■ What the exercise asks: Exact copy, no pictures: output all the records that follow.

[Information provided — start]

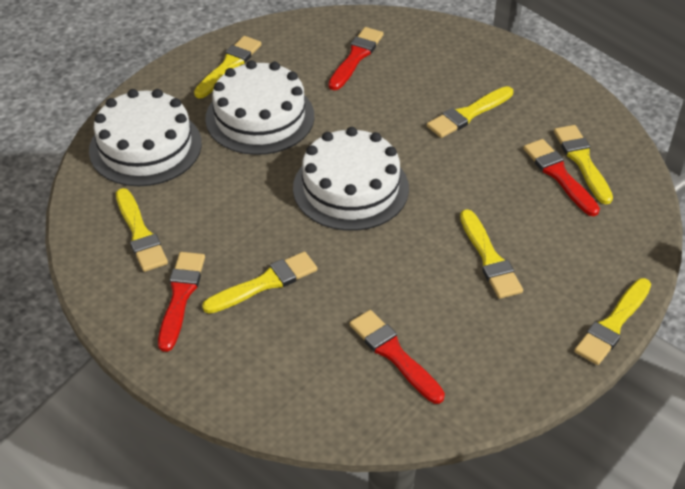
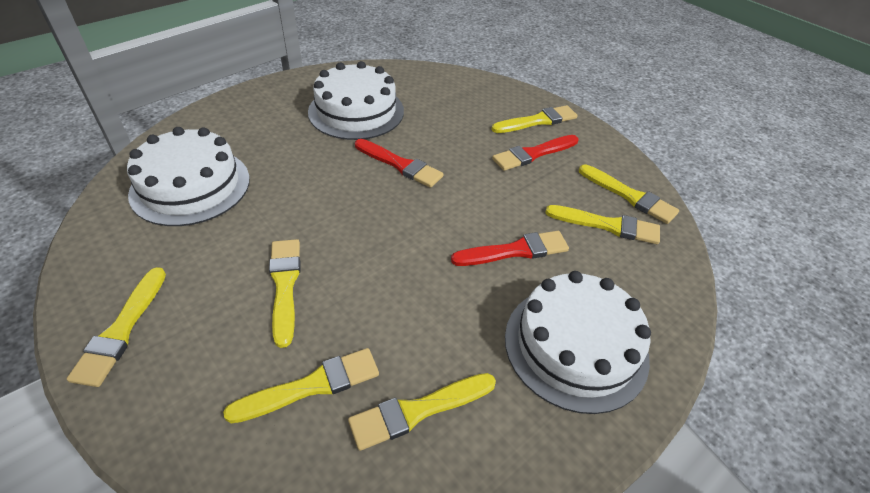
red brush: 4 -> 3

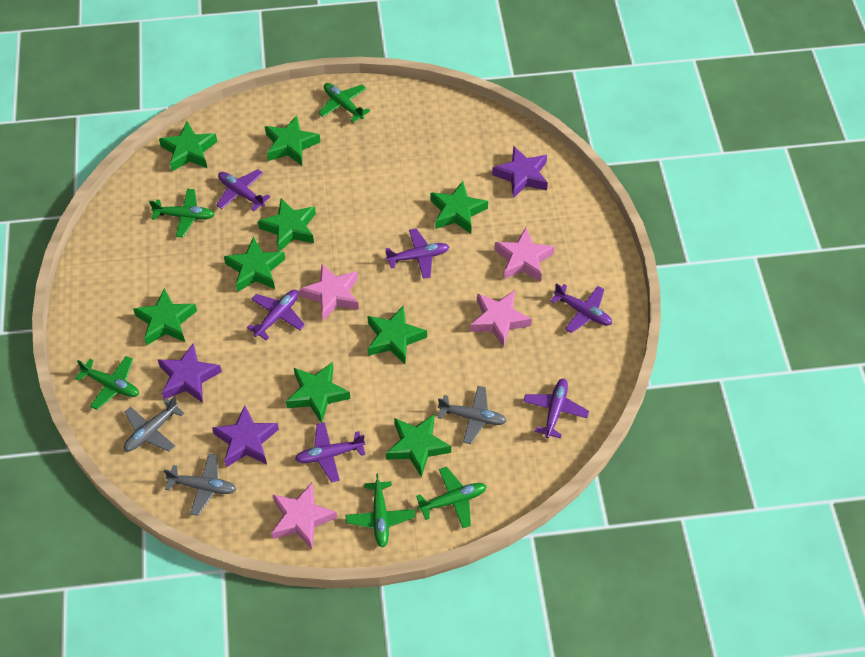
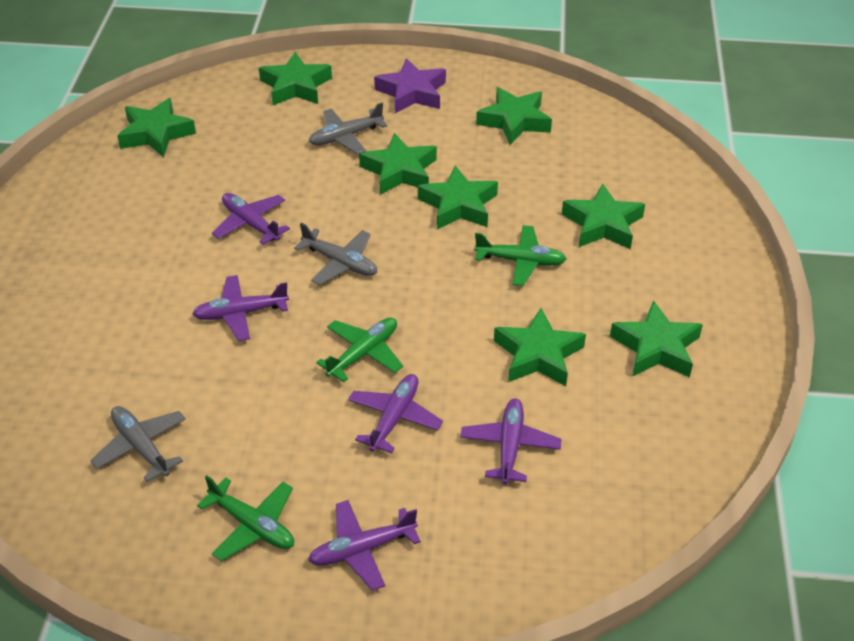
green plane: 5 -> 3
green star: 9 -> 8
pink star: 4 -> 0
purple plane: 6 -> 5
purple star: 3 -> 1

[Information provided — finish]

■ Result of this task:
red brush: 4 -> 3

green plane: 5 -> 3
green star: 9 -> 8
pink star: 4 -> 0
purple plane: 6 -> 5
purple star: 3 -> 1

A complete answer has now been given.